# Problem requirements
Below are records; output exactly the lines from the one with "lime round brick F1 level 2 -> none" through their final line.

# Extracted records
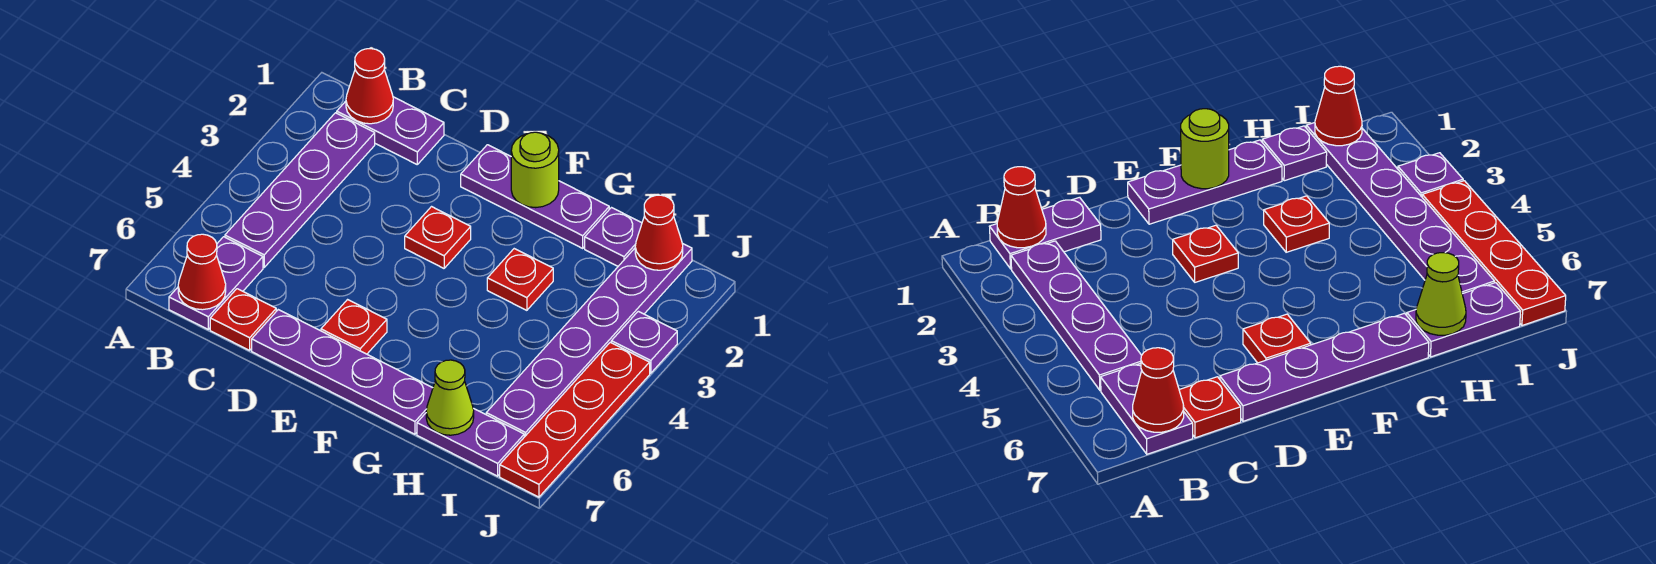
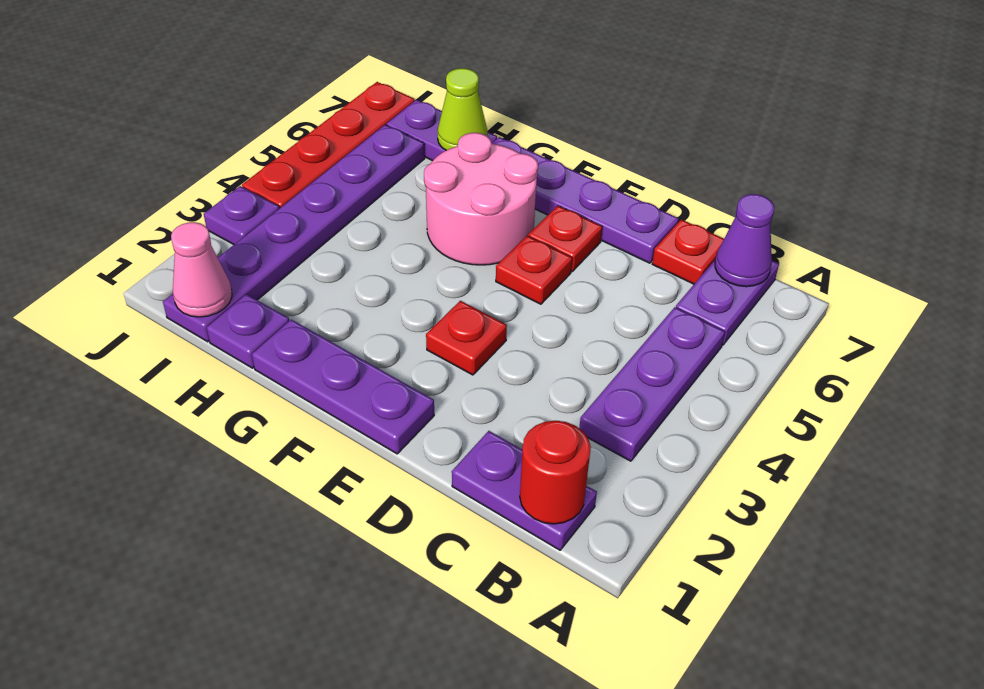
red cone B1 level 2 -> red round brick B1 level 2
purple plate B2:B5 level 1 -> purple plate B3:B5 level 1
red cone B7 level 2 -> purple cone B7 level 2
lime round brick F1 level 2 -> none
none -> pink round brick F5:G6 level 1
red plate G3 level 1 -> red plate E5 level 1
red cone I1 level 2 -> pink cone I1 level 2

# Reply to the exercise
lime round brick F1 level 2 -> none
none -> pink round brick F5:G6 level 1
red plate G3 level 1 -> red plate E5 level 1
red cone I1 level 2 -> pink cone I1 level 2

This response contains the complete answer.